**WORK REQUIRED**
Pull out each row below that contains the string "repeat".

**PROVIDED MATERIAL**
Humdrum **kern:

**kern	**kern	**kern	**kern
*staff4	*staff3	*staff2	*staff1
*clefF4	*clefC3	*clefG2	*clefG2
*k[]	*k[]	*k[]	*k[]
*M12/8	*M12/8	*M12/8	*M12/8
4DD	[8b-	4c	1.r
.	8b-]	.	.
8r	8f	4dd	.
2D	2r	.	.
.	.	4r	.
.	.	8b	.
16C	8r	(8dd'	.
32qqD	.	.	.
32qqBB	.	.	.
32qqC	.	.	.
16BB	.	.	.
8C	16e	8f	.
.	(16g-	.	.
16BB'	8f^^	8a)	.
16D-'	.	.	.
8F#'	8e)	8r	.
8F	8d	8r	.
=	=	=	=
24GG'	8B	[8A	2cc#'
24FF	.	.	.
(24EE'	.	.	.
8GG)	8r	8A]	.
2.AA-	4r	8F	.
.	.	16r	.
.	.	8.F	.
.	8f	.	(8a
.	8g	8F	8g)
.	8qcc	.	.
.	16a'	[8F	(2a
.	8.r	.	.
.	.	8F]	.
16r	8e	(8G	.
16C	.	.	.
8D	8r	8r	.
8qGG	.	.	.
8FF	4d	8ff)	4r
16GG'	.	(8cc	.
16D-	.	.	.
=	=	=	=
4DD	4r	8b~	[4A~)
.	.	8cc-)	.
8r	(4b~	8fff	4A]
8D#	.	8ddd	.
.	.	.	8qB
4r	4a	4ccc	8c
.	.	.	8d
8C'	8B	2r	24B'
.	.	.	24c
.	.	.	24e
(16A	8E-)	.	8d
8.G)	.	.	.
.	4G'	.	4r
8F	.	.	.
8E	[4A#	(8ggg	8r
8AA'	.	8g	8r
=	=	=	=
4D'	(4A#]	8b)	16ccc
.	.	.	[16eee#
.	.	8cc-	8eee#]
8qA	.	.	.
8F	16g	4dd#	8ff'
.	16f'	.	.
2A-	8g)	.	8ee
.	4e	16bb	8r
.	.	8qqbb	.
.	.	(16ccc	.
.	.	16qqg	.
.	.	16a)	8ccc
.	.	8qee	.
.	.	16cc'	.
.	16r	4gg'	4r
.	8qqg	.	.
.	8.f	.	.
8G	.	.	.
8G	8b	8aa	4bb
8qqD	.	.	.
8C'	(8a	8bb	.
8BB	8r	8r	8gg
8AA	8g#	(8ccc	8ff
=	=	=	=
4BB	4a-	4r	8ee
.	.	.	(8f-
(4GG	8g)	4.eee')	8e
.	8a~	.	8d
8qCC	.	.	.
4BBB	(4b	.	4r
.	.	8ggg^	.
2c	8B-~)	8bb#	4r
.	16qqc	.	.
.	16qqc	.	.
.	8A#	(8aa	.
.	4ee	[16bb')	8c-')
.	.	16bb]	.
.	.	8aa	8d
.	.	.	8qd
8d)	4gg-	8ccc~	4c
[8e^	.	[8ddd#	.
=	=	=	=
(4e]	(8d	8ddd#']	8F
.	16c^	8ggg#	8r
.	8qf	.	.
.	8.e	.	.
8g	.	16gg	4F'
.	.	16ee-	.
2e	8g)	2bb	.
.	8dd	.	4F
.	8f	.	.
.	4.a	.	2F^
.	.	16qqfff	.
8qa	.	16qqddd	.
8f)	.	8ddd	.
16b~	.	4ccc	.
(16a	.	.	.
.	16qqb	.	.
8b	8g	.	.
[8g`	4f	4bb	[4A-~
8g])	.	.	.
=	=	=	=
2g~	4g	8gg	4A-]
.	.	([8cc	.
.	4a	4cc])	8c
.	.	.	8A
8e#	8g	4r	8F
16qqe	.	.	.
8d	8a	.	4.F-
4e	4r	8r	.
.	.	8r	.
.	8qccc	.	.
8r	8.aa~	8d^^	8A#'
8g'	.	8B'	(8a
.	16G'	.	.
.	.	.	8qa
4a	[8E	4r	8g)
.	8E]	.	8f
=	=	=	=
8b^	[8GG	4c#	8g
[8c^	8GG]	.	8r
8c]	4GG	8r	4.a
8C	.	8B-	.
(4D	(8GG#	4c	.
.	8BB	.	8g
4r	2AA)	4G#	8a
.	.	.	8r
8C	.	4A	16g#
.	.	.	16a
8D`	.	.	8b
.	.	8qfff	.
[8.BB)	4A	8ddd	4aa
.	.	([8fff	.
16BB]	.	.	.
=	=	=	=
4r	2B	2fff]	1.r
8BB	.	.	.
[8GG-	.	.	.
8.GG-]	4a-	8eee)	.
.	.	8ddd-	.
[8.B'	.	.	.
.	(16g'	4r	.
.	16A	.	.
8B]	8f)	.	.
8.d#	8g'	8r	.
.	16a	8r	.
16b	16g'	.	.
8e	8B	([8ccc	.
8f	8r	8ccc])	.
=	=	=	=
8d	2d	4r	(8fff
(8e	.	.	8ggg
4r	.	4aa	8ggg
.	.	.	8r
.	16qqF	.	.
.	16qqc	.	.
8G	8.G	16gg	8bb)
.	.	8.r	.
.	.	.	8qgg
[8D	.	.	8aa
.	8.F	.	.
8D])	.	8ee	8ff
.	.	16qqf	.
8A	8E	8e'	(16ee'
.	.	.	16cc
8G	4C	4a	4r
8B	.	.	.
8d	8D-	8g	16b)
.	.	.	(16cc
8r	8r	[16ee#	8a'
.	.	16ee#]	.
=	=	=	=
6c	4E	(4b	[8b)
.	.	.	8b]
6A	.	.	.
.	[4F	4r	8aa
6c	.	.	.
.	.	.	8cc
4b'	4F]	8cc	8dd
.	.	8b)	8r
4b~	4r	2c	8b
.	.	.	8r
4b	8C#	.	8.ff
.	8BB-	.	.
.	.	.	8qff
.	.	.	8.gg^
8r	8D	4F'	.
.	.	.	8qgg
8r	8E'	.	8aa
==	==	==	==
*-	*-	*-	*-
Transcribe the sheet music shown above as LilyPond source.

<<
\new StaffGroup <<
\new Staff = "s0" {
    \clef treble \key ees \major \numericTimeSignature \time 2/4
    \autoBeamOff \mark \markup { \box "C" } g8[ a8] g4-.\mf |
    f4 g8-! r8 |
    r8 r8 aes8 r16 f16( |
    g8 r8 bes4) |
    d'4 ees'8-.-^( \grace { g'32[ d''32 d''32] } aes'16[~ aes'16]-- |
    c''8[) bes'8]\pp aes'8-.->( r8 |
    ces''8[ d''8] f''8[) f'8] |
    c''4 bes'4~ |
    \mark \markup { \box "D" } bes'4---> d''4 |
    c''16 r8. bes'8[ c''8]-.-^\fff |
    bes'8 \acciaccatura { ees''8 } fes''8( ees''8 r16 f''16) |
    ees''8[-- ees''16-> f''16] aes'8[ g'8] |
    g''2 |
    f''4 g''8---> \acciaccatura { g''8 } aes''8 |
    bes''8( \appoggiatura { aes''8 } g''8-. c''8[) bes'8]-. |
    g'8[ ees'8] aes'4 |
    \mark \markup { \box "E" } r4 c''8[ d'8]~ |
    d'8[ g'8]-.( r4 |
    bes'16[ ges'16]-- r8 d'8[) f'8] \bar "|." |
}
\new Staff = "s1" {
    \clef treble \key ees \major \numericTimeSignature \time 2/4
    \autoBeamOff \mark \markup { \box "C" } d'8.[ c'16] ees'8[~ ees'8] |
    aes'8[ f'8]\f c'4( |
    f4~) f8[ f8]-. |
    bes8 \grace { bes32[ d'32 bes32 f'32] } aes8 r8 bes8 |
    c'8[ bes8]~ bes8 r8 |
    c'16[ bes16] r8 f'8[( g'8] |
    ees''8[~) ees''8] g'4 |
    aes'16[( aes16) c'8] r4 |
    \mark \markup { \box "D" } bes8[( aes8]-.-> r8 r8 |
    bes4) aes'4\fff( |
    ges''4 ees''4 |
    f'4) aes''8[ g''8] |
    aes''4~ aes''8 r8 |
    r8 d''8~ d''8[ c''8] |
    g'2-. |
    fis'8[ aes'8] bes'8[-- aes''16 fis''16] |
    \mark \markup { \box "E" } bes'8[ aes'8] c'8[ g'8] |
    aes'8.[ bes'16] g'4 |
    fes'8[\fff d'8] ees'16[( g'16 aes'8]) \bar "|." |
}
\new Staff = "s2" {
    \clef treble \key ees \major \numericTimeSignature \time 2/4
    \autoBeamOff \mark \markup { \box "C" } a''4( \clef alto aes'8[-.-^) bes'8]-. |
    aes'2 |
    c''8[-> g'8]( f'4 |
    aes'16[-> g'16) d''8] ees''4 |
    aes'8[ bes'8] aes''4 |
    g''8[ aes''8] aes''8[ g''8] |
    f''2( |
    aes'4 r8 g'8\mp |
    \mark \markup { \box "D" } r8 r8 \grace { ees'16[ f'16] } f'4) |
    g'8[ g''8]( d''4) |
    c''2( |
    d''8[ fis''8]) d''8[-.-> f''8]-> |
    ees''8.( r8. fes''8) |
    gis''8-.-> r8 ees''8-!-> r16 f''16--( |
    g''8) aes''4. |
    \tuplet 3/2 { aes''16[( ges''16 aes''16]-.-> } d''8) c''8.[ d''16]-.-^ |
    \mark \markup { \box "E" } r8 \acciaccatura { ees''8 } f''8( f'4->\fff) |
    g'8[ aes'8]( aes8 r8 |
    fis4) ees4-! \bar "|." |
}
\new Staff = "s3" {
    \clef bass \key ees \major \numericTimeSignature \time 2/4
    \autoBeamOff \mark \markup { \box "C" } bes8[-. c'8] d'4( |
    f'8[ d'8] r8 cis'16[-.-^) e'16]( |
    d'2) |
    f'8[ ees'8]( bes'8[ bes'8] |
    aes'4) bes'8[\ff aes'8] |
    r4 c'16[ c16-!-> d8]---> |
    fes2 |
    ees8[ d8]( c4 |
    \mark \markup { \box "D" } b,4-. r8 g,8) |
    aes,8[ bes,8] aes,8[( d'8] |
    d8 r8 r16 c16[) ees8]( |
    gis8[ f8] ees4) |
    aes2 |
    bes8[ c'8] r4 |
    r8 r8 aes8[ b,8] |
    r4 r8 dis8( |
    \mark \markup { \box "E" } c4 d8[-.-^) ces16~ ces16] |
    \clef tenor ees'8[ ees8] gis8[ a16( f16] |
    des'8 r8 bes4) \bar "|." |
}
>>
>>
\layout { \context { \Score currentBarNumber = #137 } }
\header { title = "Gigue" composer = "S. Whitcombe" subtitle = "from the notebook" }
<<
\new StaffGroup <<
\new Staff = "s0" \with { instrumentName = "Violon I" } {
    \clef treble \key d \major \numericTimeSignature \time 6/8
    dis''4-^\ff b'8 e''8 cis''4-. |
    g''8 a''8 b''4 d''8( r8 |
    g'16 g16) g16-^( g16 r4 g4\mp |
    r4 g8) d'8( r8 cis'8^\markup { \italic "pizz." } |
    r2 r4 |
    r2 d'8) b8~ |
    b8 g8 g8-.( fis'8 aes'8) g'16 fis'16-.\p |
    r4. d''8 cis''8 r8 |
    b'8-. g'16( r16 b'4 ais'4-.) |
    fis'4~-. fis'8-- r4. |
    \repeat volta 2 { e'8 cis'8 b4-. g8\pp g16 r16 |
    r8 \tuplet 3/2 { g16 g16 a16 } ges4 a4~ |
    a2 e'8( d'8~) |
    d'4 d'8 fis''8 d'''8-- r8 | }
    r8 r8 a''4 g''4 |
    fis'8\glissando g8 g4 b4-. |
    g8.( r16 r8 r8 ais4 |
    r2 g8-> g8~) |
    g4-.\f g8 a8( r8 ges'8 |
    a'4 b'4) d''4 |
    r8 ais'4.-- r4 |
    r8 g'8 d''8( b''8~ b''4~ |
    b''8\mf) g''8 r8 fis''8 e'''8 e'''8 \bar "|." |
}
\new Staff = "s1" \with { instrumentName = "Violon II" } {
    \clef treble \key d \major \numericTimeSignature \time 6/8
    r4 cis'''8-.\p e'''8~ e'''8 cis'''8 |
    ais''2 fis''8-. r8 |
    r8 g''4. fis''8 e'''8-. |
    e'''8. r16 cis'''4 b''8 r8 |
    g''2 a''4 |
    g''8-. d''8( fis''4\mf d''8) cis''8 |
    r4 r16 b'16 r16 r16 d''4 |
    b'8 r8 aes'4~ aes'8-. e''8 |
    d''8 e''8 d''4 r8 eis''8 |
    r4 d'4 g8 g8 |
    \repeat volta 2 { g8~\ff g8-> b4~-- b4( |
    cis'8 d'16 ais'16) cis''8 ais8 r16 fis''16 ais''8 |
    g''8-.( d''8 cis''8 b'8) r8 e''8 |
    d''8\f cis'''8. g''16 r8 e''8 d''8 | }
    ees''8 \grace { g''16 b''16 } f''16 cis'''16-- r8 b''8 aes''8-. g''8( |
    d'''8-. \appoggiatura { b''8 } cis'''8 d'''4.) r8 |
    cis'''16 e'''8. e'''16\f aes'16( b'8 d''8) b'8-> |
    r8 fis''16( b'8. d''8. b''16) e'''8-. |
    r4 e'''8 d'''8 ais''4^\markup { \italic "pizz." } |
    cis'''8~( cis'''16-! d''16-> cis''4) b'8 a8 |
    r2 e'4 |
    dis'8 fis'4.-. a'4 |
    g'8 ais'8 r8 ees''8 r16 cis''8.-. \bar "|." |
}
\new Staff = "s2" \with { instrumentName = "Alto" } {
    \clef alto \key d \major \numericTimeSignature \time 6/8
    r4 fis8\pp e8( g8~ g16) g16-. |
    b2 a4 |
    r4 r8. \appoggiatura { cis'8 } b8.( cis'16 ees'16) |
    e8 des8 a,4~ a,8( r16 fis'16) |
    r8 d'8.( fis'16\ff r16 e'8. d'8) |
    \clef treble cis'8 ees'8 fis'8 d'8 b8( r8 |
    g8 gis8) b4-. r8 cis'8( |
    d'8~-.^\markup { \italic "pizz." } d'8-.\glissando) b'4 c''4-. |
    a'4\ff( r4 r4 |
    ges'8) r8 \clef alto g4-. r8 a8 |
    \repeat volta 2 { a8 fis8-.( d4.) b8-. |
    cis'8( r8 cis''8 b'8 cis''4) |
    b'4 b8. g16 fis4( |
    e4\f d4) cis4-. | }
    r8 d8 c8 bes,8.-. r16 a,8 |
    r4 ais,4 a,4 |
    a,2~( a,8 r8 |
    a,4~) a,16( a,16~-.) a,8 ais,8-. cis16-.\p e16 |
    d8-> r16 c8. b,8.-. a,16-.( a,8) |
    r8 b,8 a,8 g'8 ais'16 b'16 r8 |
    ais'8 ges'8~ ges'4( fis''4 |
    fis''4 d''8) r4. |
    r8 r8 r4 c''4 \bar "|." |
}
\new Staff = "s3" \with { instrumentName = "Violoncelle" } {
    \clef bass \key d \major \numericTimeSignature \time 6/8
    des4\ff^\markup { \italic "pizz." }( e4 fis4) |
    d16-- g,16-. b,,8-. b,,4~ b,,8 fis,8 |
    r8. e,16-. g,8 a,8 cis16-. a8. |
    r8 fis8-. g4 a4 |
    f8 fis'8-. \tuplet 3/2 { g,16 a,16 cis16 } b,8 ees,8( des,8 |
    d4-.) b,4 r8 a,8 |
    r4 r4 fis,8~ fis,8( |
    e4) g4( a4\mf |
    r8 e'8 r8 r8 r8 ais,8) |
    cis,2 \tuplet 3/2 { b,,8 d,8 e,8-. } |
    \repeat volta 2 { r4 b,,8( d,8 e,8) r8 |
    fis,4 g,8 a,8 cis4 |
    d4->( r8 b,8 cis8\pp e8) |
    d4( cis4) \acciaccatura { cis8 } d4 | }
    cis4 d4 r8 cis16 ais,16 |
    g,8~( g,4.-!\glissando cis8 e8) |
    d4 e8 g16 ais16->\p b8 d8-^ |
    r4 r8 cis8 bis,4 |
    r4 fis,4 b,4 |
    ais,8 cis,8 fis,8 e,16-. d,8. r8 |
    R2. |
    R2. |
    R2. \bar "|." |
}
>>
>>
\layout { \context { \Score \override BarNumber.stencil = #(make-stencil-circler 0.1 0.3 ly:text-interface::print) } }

**IN RESPONSE**
    \repeat volta 2 { e'8 cis'8 b4-. g8\pp g16 r16 |
    \repeat volta 2 { g8~\ff g8-> b4~-- b4( |
    \repeat volta 2 { a8 fis8-.( d4.) b8-. |
    \repeat volta 2 { r4 b,,8( d,8 e,8) r8 |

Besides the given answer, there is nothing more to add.